**Exercise brief:** Copy all the lines of the data that include the word "right".

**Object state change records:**
Start of Block

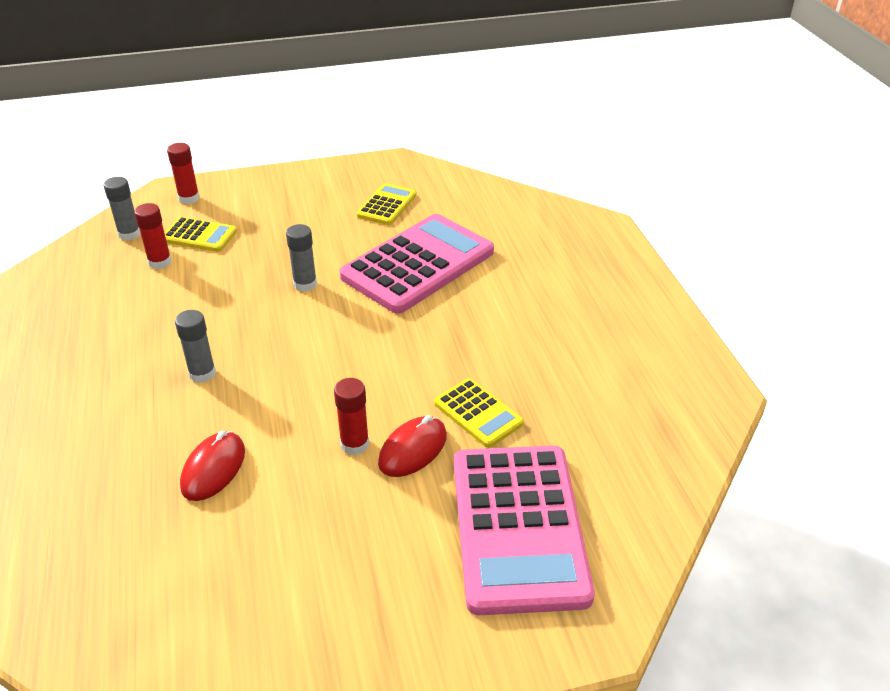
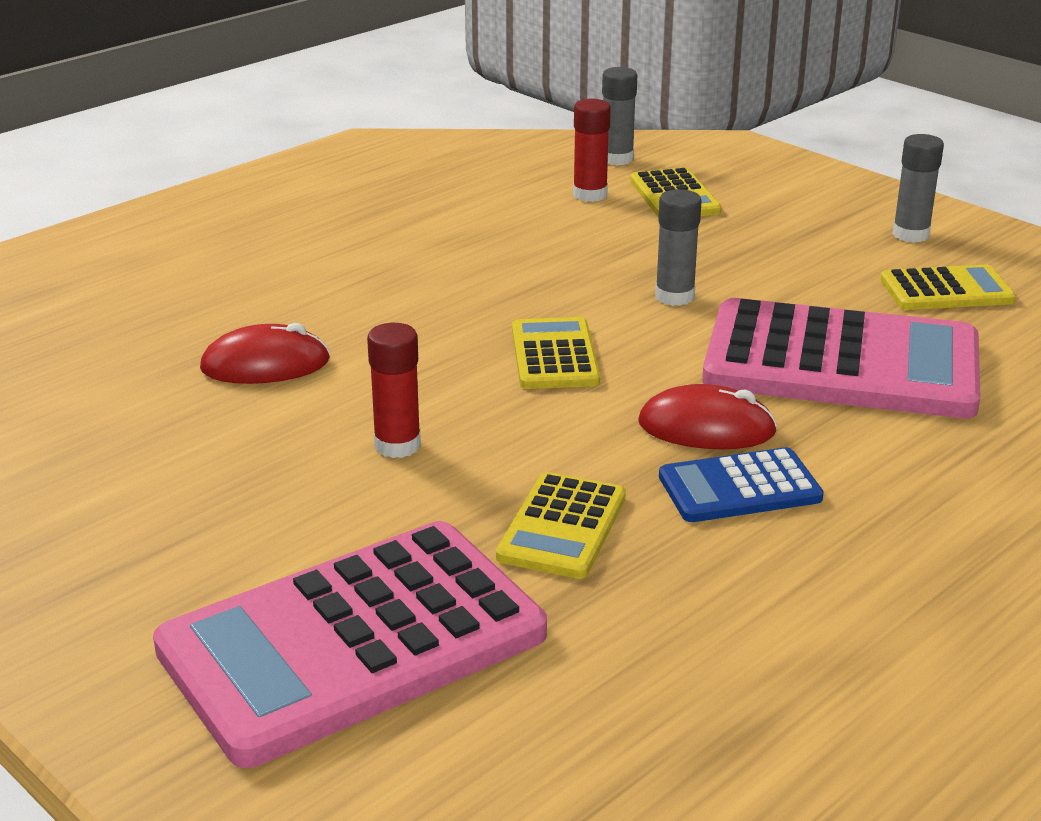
camera: 60 degrees right, 10 degrees down
red glue stick [167,143,200,204] -> none
grey glue stick [175,310,216,383] -> grey glue stick moved to [892,134,944,243]
red mouse [378,415,447,477] -> red mouse moved to [638,384,777,449]
none -> yellow calculator [512,317,600,389]
none -> blue calculator [659,447,824,522]

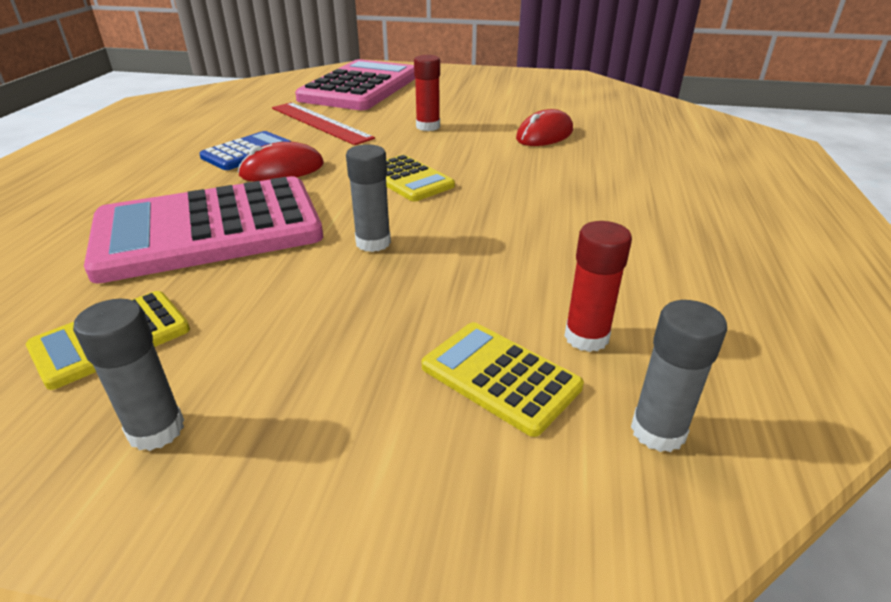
camera: 145 degrees right, 5 degrees up
yellow calculator [496,472,626,579] -> red ruler [272,102,375,145]

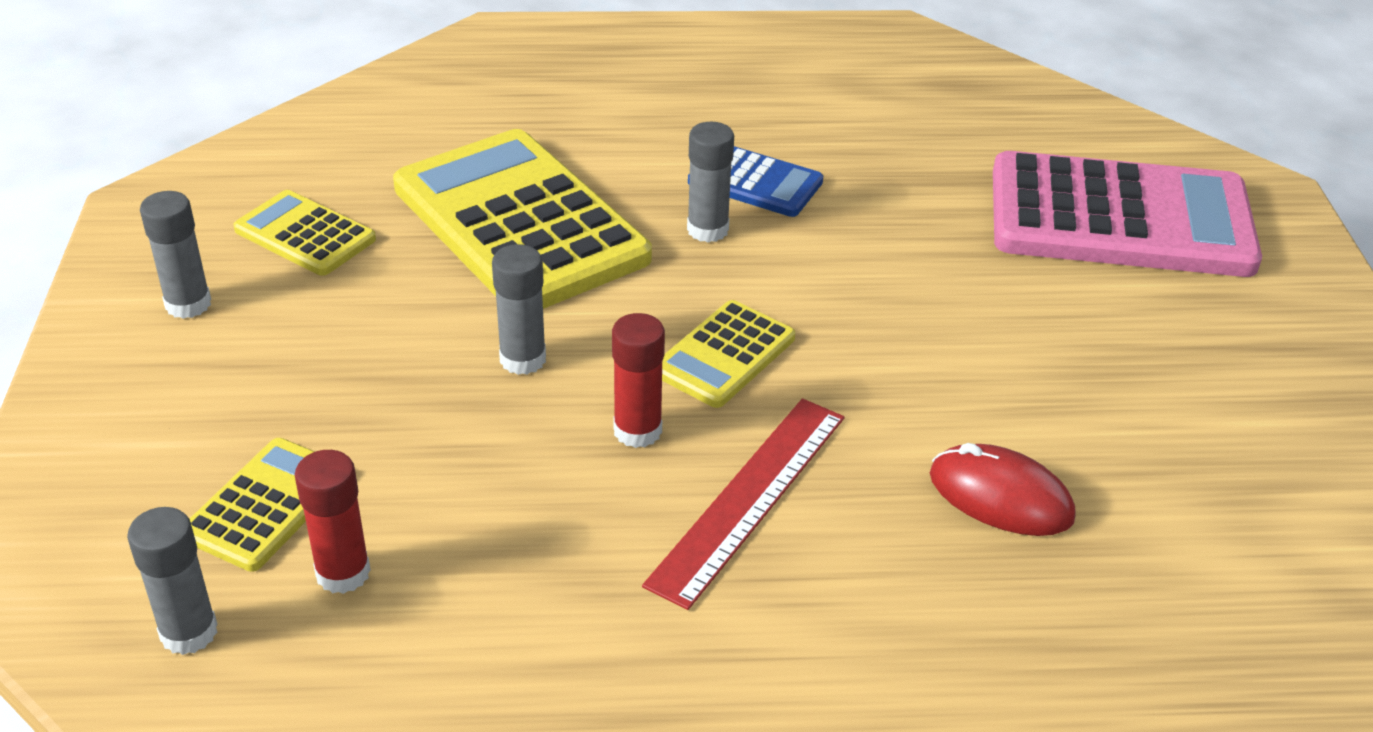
camera: 75 degrees right, 5 degrees up
pink calculator [84,176,323,283] -> yellow calculator [393,129,652,309]
red mouse [238,142,324,182] -> grey glue stick [687,122,734,242]
red ruler [272,102,375,145] -> red ruler moved to [642,399,844,610]
red glue stick [414,55,440,131] -> red glue stick moved to [612,313,665,448]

End of Block

**Your solution:**
camera: 60 degrees right, 10 degrees down
camera: 145 degrees right, 5 degrees up
camera: 75 degrees right, 5 degrees up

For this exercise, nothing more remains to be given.